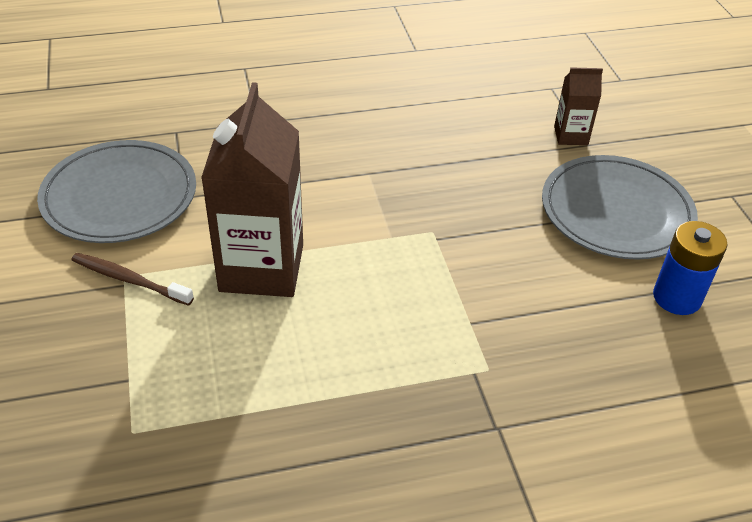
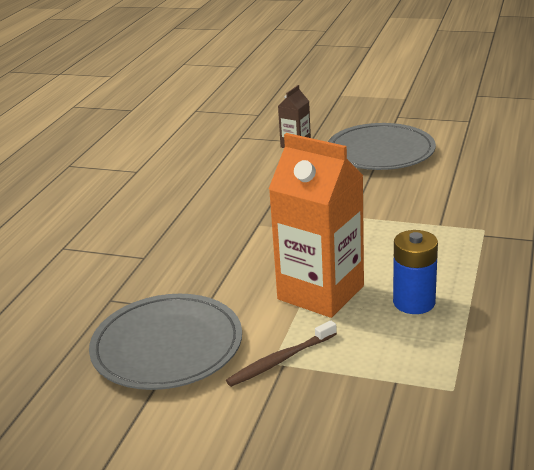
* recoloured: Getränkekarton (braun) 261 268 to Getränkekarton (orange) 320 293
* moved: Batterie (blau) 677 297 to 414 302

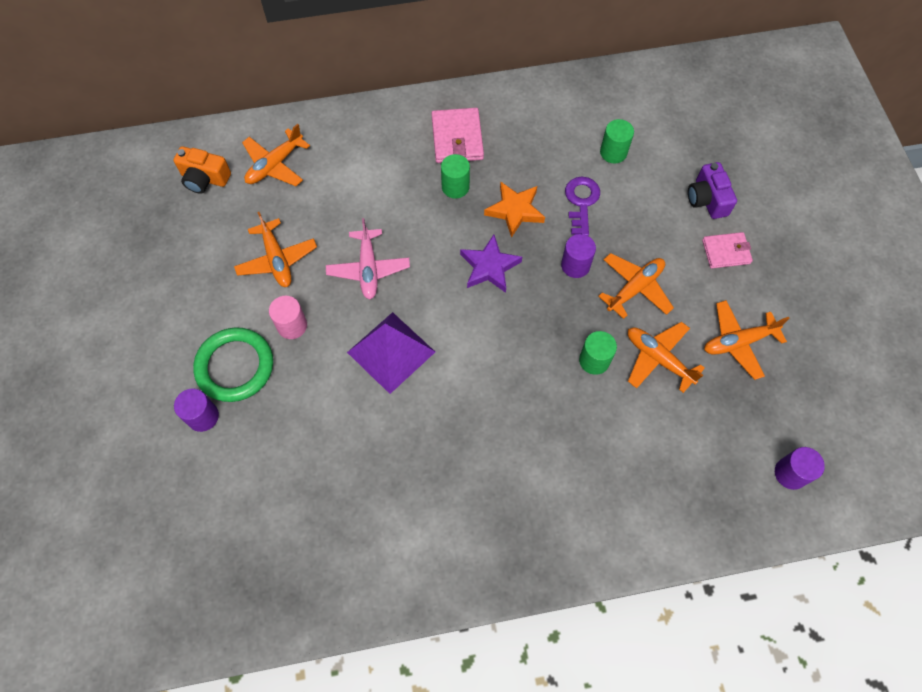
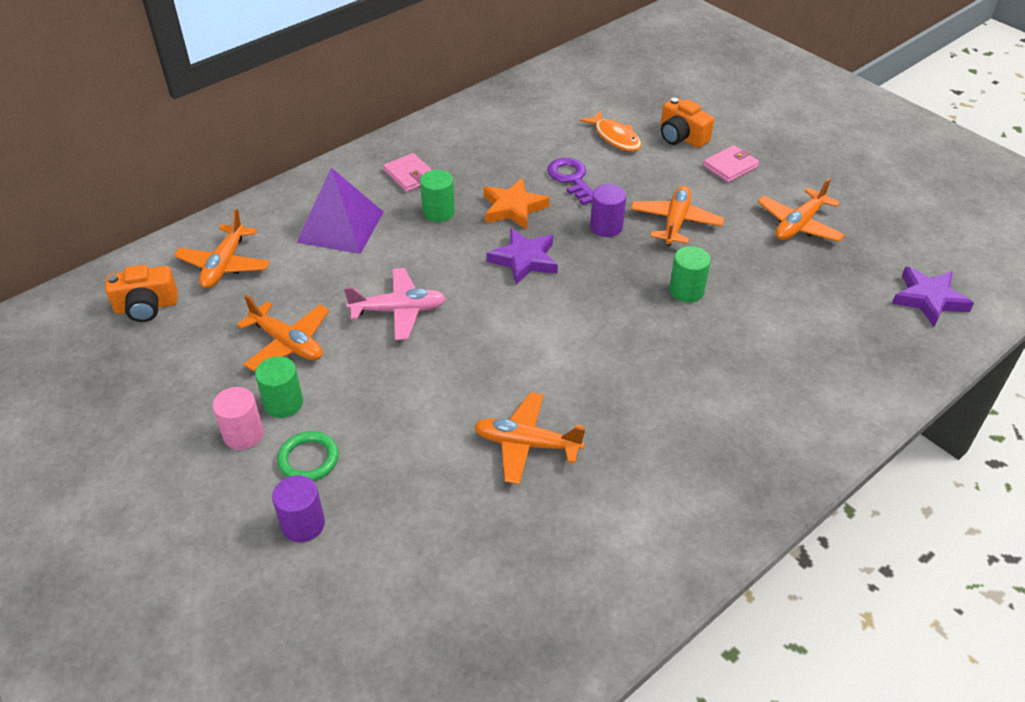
* resized: Ring (grün) 235 366 = 308 459 x0.58
* moved: Vollzylinder (rosa) 292 325 to 243 434
* turned: Flugzeug (rosa) 368 269 = 398 310 60 degrees counterclockwise
* moved: Pyramide (lila) 391 352 to 340 226
* resized: Geldbörse (rosa) 457 138 = 410 175 x0.67
* moved: Vollzylinder (grün) 613 152 to 283 403
* moved: Flugzeug (orange) 658 359 to 527 444
* recoloured: Kamera (lila) 707 199 to Kamera (orange) 681 137
* replaced: Vollzylinder (lila) 790 473 to Stern (lila) 929 299
* added: Fisch (orange) 615 137

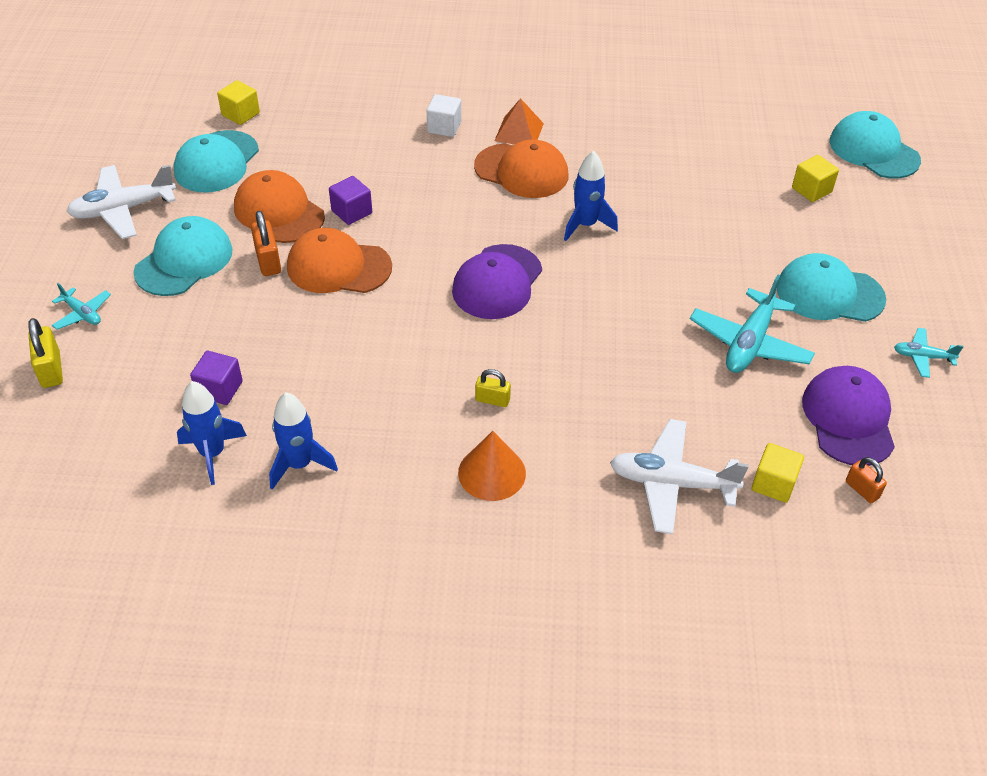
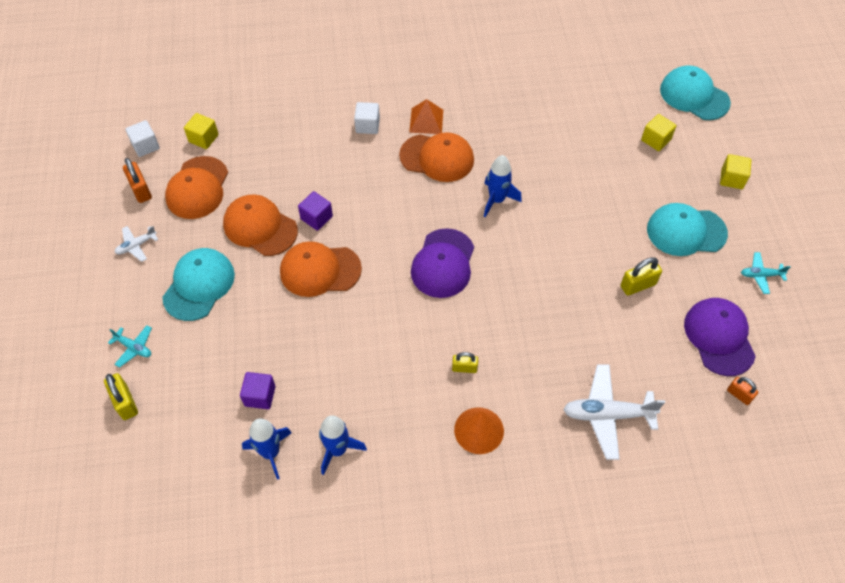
* resized: Flugzeug (weiß) 123 210 = 136 246 x0.53
* recoloured: Kappe (türkis) 216 162 to Kappe (orange) 197 188
* moved: Vorhängeschloss (orange) 268 261 to 140 190
* replaced: Flugzeug (türkis) 749 343 to Vorhängeschloss (gelb) 638 285
* moved: Kubus (gelb) 773 484 to 732 179
* added: Kubus (weiß) 145 146

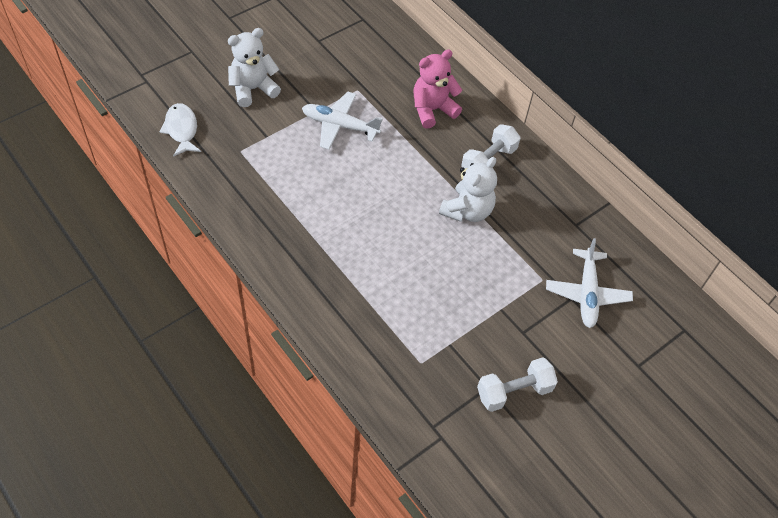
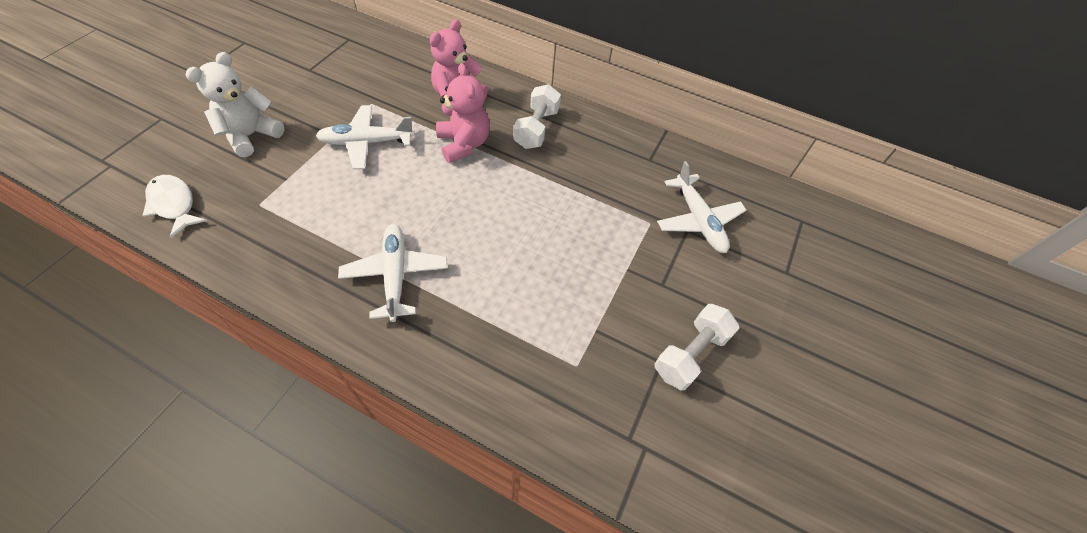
* removed: Teddybär (weiß) 467 211
* added: Flugzeug (weiß) 395 275
* added: Teddybär (rosa) 464 144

_HOW TO COMPLETE THIS TASK_
With pictures excluded, the lines running from the one containing "297 to 414 302" through the last line of the records above are to be restated exactly and in full.

_OUTPUT OF THE TASK_
* moved: Batterie (blau) 677 297 to 414 302

* resized: Ring (grün) 235 366 = 308 459 x0.58
* moved: Vollzylinder (rosa) 292 325 to 243 434
* turned: Flugzeug (rosa) 368 269 = 398 310 60 degrees counterclockwise
* moved: Pyramide (lila) 391 352 to 340 226
* resized: Geldbörse (rosa) 457 138 = 410 175 x0.67
* moved: Vollzylinder (grün) 613 152 to 283 403
* moved: Flugzeug (orange) 658 359 to 527 444
* recoloured: Kamera (lila) 707 199 to Kamera (orange) 681 137
* replaced: Vollzylinder (lila) 790 473 to Stern (lila) 929 299
* added: Fisch (orange) 615 137

* resized: Flugzeug (weiß) 123 210 = 136 246 x0.53
* recoloured: Kappe (türkis) 216 162 to Kappe (orange) 197 188
* moved: Vorhängeschloss (orange) 268 261 to 140 190
* replaced: Flugzeug (türkis) 749 343 to Vorhängeschloss (gelb) 638 285
* moved: Kubus (gelb) 773 484 to 732 179
* added: Kubus (weiß) 145 146

* removed: Teddybär (weiß) 467 211
* added: Flugzeug (weiß) 395 275
* added: Teddybär (rosa) 464 144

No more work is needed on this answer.